Word for word, retype each record shown below.

(Scene difference descriptions)
>>>>>

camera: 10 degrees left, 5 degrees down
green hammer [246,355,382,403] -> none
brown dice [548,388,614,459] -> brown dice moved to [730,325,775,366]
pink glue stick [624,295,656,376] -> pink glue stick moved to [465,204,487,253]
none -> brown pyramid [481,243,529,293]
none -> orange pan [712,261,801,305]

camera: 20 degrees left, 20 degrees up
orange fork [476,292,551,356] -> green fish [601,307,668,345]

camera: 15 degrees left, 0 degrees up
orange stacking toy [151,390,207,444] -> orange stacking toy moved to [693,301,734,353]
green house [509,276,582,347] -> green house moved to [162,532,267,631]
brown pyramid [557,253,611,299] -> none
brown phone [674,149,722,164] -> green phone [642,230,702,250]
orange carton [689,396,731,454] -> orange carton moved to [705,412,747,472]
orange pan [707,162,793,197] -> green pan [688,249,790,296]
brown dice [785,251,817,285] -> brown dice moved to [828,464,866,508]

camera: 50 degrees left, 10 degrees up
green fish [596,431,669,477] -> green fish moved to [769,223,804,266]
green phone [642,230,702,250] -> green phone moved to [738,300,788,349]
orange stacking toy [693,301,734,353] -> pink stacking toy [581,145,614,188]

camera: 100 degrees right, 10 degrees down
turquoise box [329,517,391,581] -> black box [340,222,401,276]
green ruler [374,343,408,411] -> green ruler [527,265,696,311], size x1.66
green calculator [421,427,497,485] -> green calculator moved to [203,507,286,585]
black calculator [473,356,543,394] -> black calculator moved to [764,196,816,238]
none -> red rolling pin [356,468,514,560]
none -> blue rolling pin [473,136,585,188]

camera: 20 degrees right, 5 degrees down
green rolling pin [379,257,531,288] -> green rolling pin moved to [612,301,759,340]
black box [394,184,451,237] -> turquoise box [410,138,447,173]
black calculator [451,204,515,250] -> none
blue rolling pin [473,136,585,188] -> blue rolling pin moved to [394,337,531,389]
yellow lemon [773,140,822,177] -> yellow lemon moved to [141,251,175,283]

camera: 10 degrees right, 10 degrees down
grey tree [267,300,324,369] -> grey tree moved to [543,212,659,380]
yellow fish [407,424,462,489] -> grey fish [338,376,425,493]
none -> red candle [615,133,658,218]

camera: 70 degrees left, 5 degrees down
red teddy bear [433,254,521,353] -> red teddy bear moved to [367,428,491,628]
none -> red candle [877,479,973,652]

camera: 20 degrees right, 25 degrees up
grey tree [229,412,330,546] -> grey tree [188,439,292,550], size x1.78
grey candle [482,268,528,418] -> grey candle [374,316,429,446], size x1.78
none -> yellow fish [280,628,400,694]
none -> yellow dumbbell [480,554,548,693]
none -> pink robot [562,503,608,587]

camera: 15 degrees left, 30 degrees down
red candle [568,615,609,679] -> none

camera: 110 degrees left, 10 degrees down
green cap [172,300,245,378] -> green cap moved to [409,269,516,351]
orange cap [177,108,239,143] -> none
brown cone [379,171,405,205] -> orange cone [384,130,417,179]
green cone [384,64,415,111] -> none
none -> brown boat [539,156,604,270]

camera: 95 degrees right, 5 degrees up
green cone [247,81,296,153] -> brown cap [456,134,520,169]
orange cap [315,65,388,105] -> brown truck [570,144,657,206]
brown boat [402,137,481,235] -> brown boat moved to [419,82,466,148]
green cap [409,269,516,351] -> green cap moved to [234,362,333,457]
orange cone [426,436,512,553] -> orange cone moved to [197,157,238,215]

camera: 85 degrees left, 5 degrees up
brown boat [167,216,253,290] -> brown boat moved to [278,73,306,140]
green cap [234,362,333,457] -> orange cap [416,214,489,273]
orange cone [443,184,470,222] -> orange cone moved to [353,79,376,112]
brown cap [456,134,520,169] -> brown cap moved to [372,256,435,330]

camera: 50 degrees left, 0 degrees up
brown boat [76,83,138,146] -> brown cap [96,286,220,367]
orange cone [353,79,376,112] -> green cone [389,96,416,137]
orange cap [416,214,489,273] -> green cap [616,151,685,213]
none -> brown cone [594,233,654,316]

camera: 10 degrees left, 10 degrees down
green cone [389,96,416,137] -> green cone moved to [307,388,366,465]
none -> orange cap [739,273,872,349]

<<<<<

RESPONSE TO THIS TASK.
camera: 10 degrees left, 5 degrees down
green hammer [246,355,382,403] -> none
brown dice [548,388,614,459] -> brown dice moved to [730,325,775,366]
pink glue stick [624,295,656,376] -> pink glue stick moved to [465,204,487,253]
none -> brown pyramid [481,243,529,293]
none -> orange pan [712,261,801,305]

camera: 20 degrees left, 20 degrees up
orange fork [476,292,551,356] -> green fish [601,307,668,345]

camera: 15 degrees left, 0 degrees up
orange stacking toy [151,390,207,444] -> orange stacking toy moved to [693,301,734,353]
green house [509,276,582,347] -> green house moved to [162,532,267,631]
brown pyramid [557,253,611,299] -> none
brown phone [674,149,722,164] -> green phone [642,230,702,250]
orange carton [689,396,731,454] -> orange carton moved to [705,412,747,472]
orange pan [707,162,793,197] -> green pan [688,249,790,296]
brown dice [785,251,817,285] -> brown dice moved to [828,464,866,508]

camera: 50 degrees left, 10 degrees up
green fish [596,431,669,477] -> green fish moved to [769,223,804,266]
green phone [642,230,702,250] -> green phone moved to [738,300,788,349]
orange stacking toy [693,301,734,353] -> pink stacking toy [581,145,614,188]

camera: 100 degrees right, 10 degrees down
turquoise box [329,517,391,581] -> black box [340,222,401,276]
green ruler [374,343,408,411] -> green ruler [527,265,696,311], size x1.66
green calculator [421,427,497,485] -> green calculator moved to [203,507,286,585]
black calculator [473,356,543,394] -> black calculator moved to [764,196,816,238]
none -> red rolling pin [356,468,514,560]
none -> blue rolling pin [473,136,585,188]

camera: 20 degrees right, 5 degrees down
green rolling pin [379,257,531,288] -> green rolling pin moved to [612,301,759,340]
black box [394,184,451,237] -> turquoise box [410,138,447,173]
black calculator [451,204,515,250] -> none
blue rolling pin [473,136,585,188] -> blue rolling pin moved to [394,337,531,389]
yellow lemon [773,140,822,177] -> yellow lemon moved to [141,251,175,283]

camera: 10 degrees right, 10 degrees down
grey tree [267,300,324,369] -> grey tree moved to [543,212,659,380]
yellow fish [407,424,462,489] -> grey fish [338,376,425,493]
none -> red candle [615,133,658,218]

camera: 70 degrees left, 5 degrees down
red teddy bear [433,254,521,353] -> red teddy bear moved to [367,428,491,628]
none -> red candle [877,479,973,652]

camera: 20 degrees right, 25 degrees up
grey tree [229,412,330,546] -> grey tree [188,439,292,550], size x1.78
grey candle [482,268,528,418] -> grey candle [374,316,429,446], size x1.78
none -> yellow fish [280,628,400,694]
none -> yellow dumbbell [480,554,548,693]
none -> pink robot [562,503,608,587]

camera: 15 degrees left, 30 degrees down
red candle [568,615,609,679] -> none

camera: 110 degrees left, 10 degrees down
green cap [172,300,245,378] -> green cap moved to [409,269,516,351]
orange cap [177,108,239,143] -> none
brown cone [379,171,405,205] -> orange cone [384,130,417,179]
green cone [384,64,415,111] -> none
none -> brown boat [539,156,604,270]

camera: 95 degrees right, 5 degrees up
green cone [247,81,296,153] -> brown cap [456,134,520,169]
orange cap [315,65,388,105] -> brown truck [570,144,657,206]
brown boat [402,137,481,235] -> brown boat moved to [419,82,466,148]
green cap [409,269,516,351] -> green cap moved to [234,362,333,457]
orange cone [426,436,512,553] -> orange cone moved to [197,157,238,215]

camera: 85 degrees left, 5 degrees up
brown boat [167,216,253,290] -> brown boat moved to [278,73,306,140]
green cap [234,362,333,457] -> orange cap [416,214,489,273]
orange cone [443,184,470,222] -> orange cone moved to [353,79,376,112]
brown cap [456,134,520,169] -> brown cap moved to [372,256,435,330]

camera: 50 degrees left, 0 degrees up
brown boat [76,83,138,146] -> brown cap [96,286,220,367]
orange cone [353,79,376,112] -> green cone [389,96,416,137]
orange cap [416,214,489,273] -> green cap [616,151,685,213]
none -> brown cone [594,233,654,316]

camera: 10 degrees left, 10 degrees down
green cone [389,96,416,137] -> green cone moved to [307,388,366,465]
none -> orange cap [739,273,872,349]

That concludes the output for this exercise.